Work request: Copy exactly, please, the lines of the data from its start through the line containing "lime round brick F6".

Data supplied:
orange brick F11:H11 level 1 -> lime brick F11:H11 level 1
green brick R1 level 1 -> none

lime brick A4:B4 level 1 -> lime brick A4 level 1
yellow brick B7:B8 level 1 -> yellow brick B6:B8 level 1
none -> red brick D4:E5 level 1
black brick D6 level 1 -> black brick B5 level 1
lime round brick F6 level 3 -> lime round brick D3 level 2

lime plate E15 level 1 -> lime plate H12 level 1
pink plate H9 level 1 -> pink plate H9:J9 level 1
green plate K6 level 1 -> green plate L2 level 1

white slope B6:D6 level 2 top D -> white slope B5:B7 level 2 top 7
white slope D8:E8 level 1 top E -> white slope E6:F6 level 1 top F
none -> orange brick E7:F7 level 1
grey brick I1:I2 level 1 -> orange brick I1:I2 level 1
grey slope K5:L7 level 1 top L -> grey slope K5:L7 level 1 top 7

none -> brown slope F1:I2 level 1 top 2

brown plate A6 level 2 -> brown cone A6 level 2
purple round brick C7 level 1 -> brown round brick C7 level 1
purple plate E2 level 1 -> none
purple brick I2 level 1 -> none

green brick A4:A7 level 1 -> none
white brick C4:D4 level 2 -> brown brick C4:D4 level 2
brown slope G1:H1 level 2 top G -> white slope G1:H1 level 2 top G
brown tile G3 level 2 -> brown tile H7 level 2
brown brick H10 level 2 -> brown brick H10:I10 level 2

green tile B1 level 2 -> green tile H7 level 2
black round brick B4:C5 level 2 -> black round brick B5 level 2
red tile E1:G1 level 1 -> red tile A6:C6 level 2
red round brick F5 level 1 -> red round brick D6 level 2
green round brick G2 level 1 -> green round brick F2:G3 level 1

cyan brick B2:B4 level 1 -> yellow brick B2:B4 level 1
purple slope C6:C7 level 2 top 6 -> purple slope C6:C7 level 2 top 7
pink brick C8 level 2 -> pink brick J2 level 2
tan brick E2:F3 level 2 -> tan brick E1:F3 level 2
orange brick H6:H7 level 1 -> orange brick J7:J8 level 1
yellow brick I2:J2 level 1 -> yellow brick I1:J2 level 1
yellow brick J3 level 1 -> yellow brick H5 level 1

Solved exercise:
orange brick F11:H11 level 1 -> lime brick F11:H11 level 1
green brick R1 level 1 -> none

lime brick A4:B4 level 1 -> lime brick A4 level 1
yellow brick B7:B8 level 1 -> yellow brick B6:B8 level 1
none -> red brick D4:E5 level 1
black brick D6 level 1 -> black brick B5 level 1
lime round brick F6 level 3 -> lime round brick D3 level 2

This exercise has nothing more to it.